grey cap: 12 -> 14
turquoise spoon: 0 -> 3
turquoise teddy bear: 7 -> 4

==

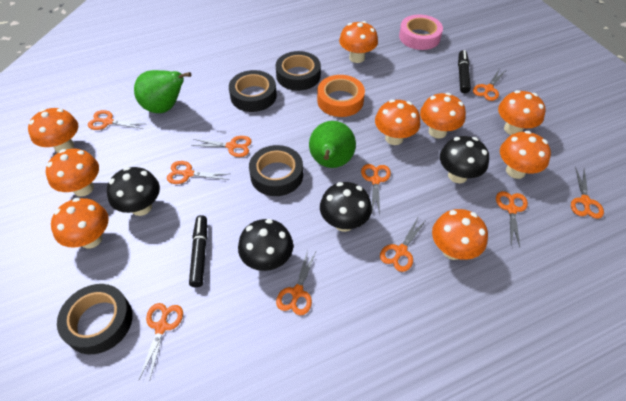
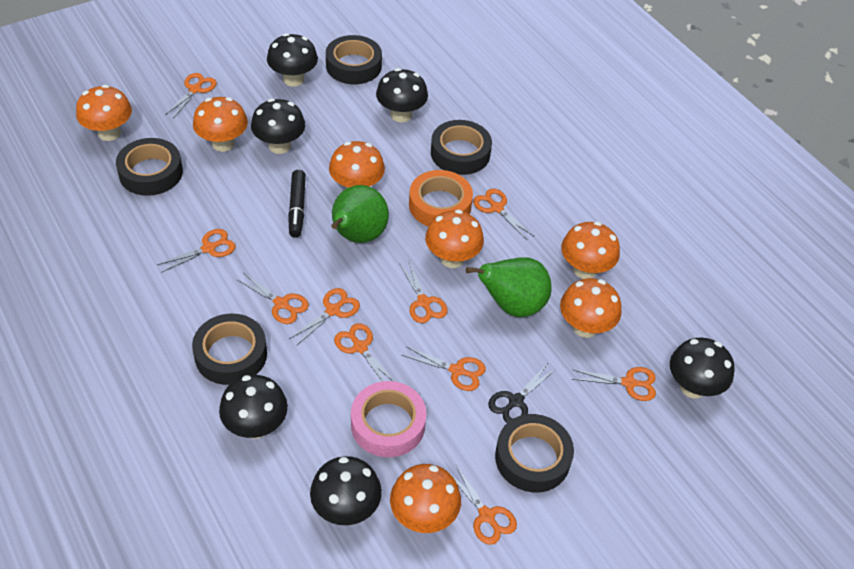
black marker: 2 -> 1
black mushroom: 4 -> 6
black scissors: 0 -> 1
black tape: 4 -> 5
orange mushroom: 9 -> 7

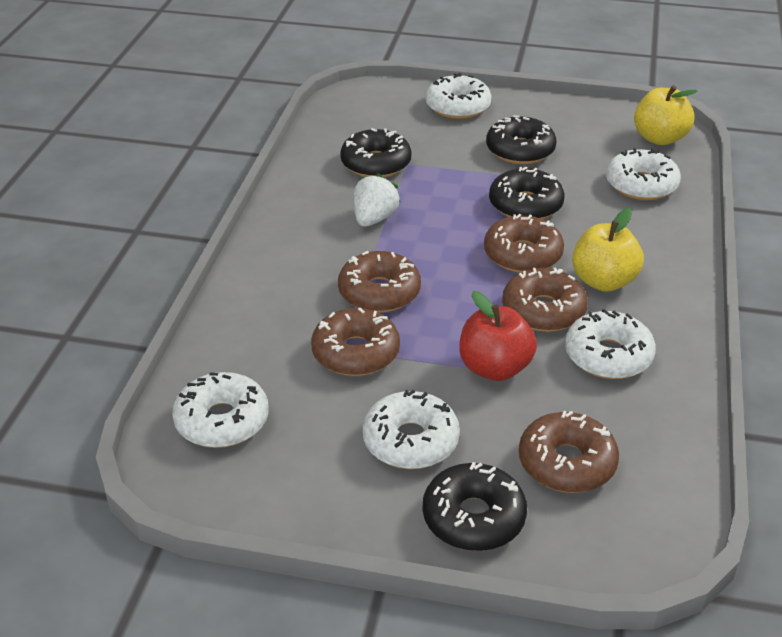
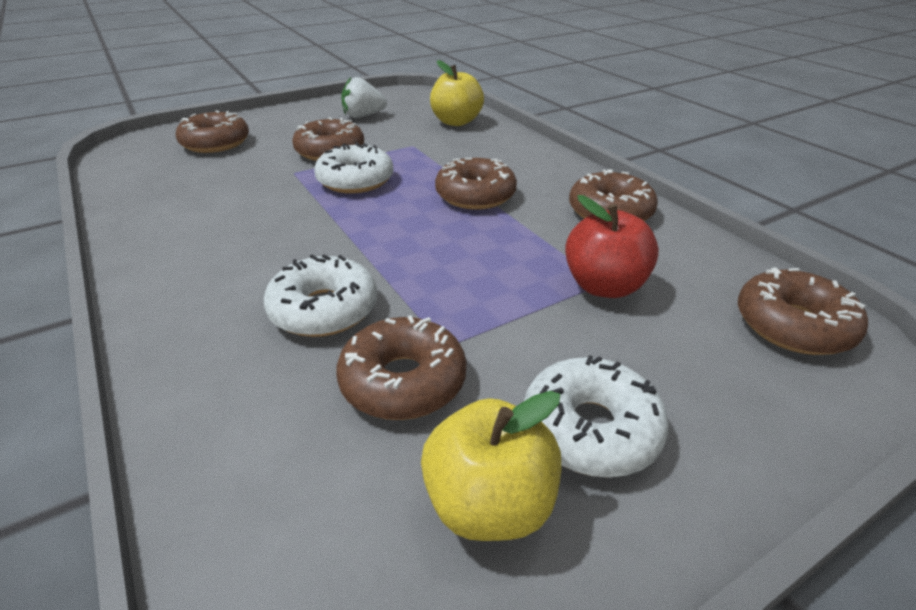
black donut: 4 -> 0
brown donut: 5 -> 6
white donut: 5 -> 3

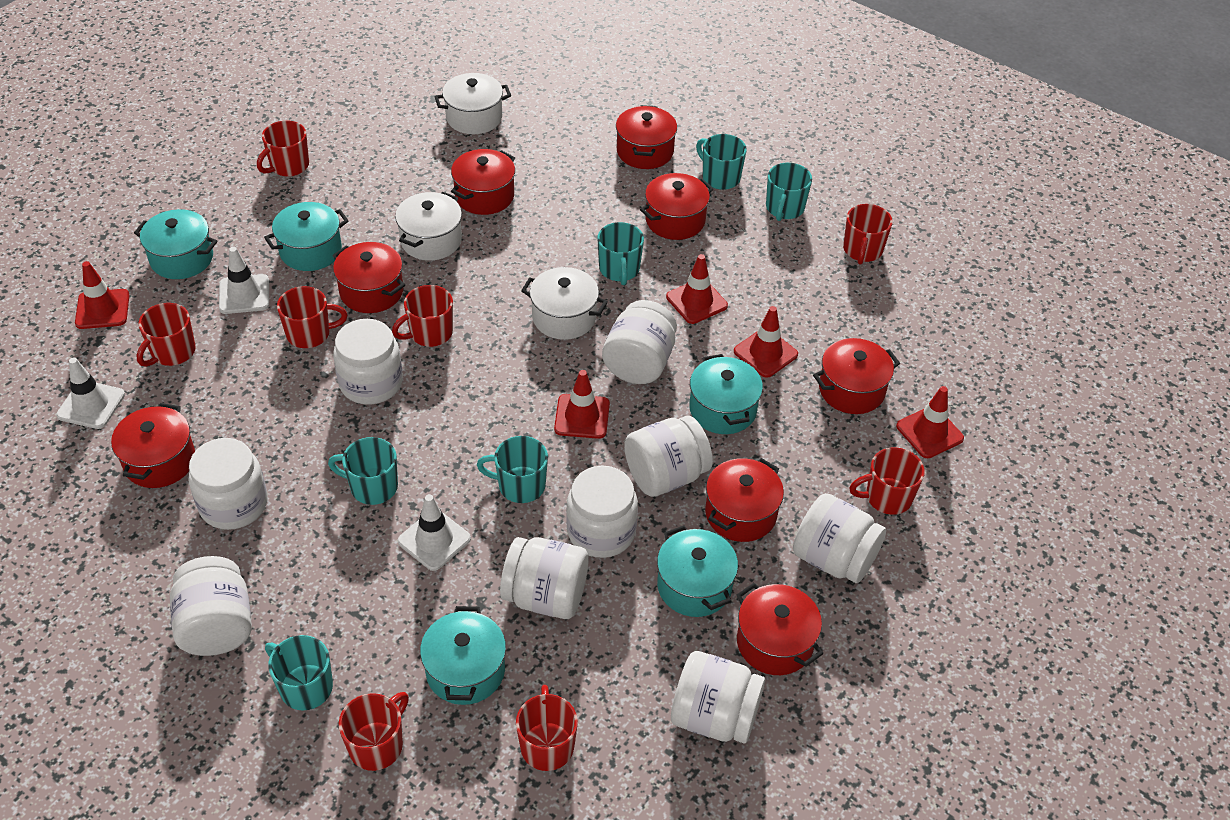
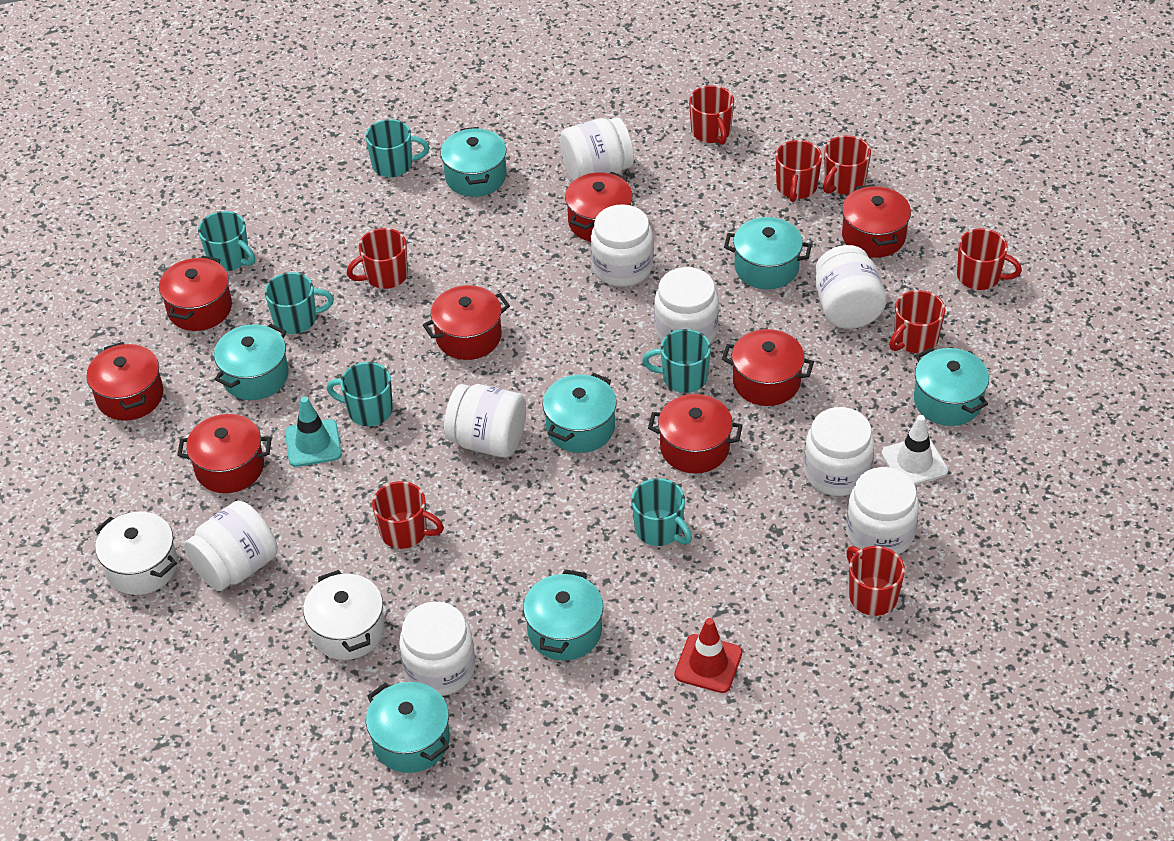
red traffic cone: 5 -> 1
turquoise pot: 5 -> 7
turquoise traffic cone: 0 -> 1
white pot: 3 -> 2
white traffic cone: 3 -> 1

TASK: Beginning with the line holding "black scissors: 0 -> 1" in the material above, restate word for word each line through the line holding "white traffic cone: 3 -> 1", and exclude pictures.

SOLUTION:
black scissors: 0 -> 1
black tape: 4 -> 5
orange mushroom: 9 -> 7

black donut: 4 -> 0
brown donut: 5 -> 6
white donut: 5 -> 3

red traffic cone: 5 -> 1
turquoise pot: 5 -> 7
turquoise traffic cone: 0 -> 1
white pot: 3 -> 2
white traffic cone: 3 -> 1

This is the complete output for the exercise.